Coordinate-based change listings
- Opening Delimiter -

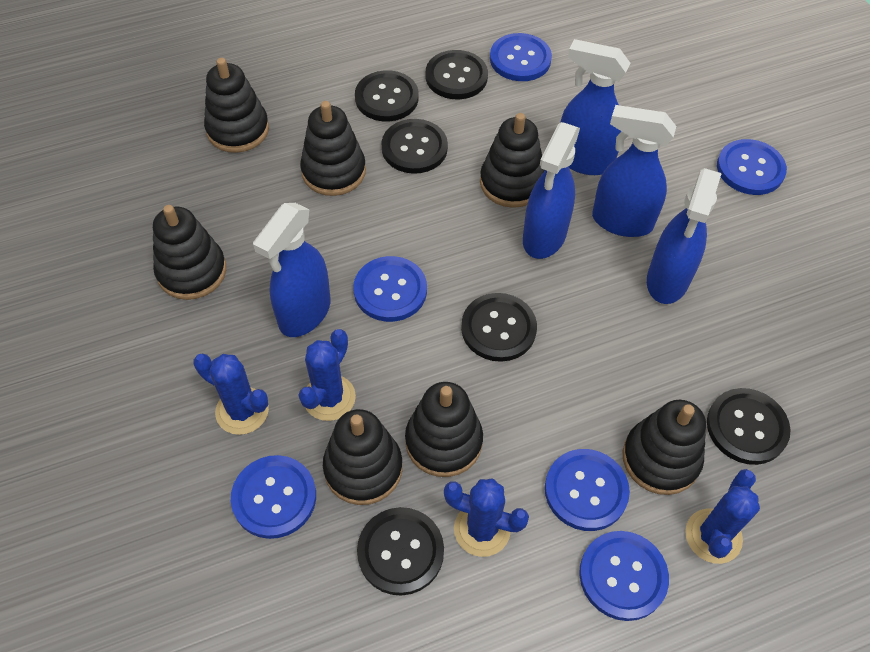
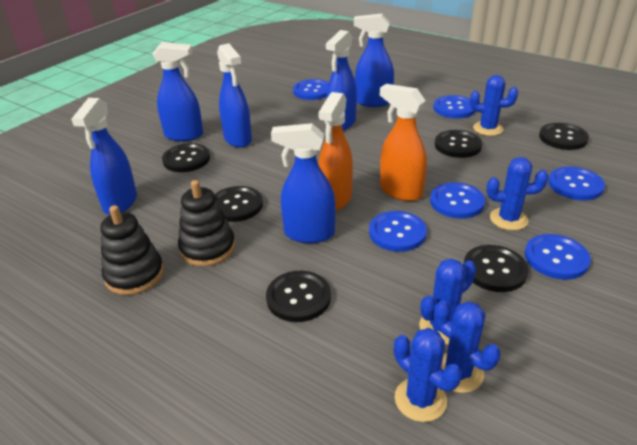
black stacking toy: 7 -> 2
blue cactus: 4 -> 5
blue spray bottle: 5 -> 6
orange spray bottle: 0 -> 2

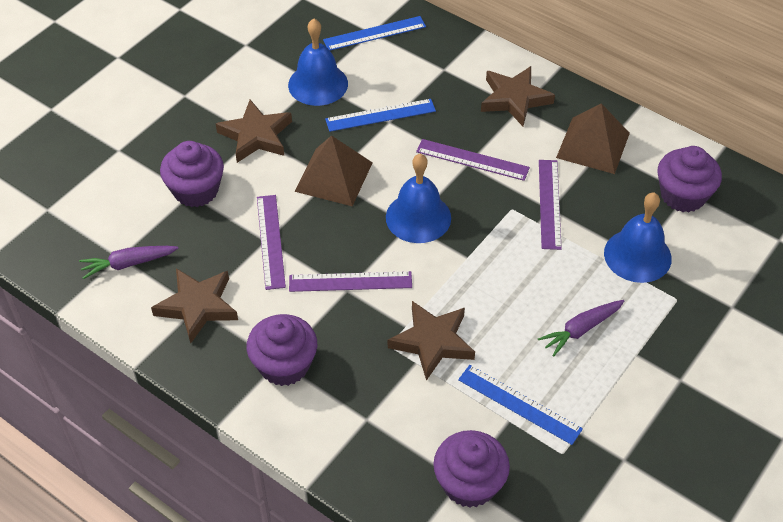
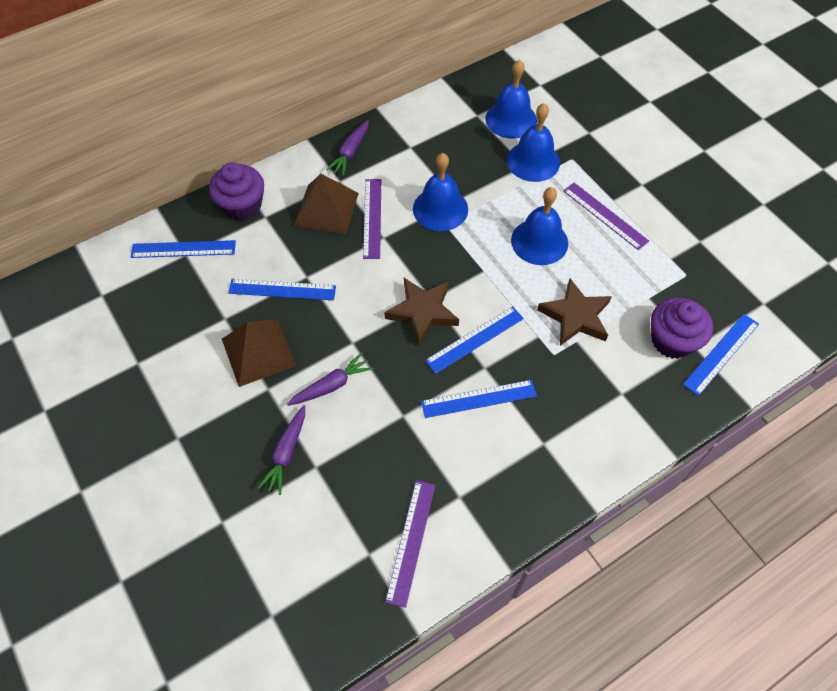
blue bell: 3 -> 4
blue ruler: 3 -> 5
brown star: 4 -> 2
purple carrot: 2 -> 3
purple cupcake: 4 -> 2
purple ruler: 4 -> 3

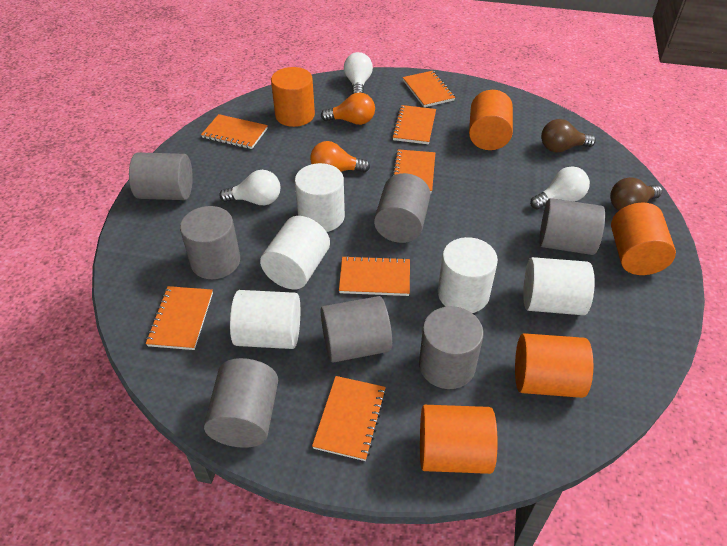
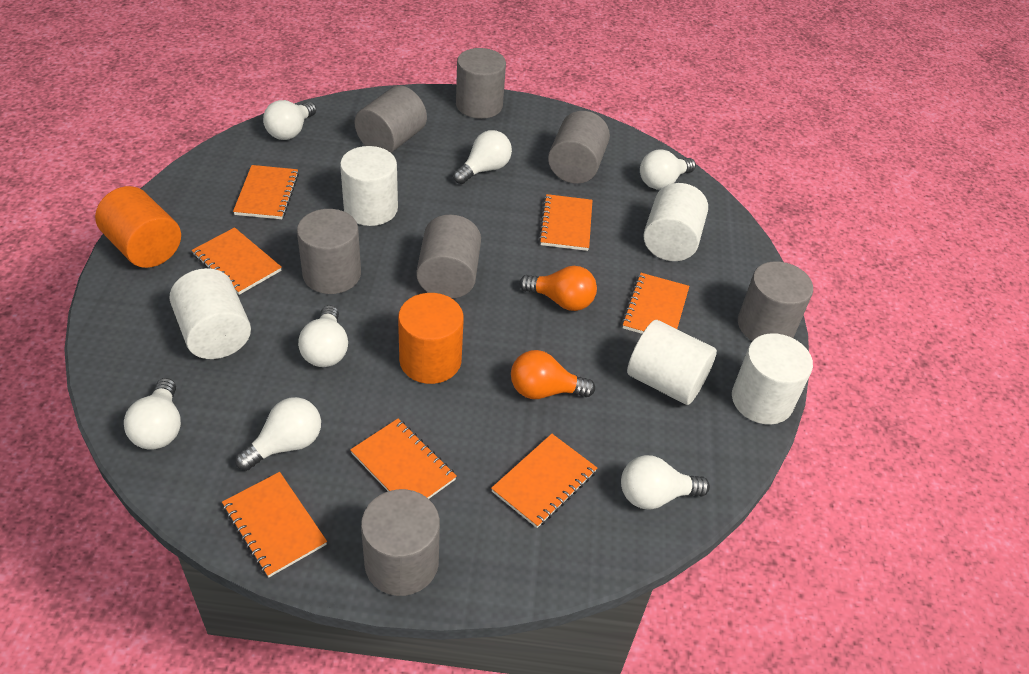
brown light bulb: 2 -> 0
orange cylinder: 5 -> 2
white light bulb: 3 -> 7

- Closing Delimiter -

Type the entries above out again exactly, with no pictures.

black stacking toy: 7 -> 2
blue cactus: 4 -> 5
blue spray bottle: 5 -> 6
orange spray bottle: 0 -> 2

blue bell: 3 -> 4
blue ruler: 3 -> 5
brown star: 4 -> 2
purple carrot: 2 -> 3
purple cupcake: 4 -> 2
purple ruler: 4 -> 3

brown light bulb: 2 -> 0
orange cylinder: 5 -> 2
white light bulb: 3 -> 7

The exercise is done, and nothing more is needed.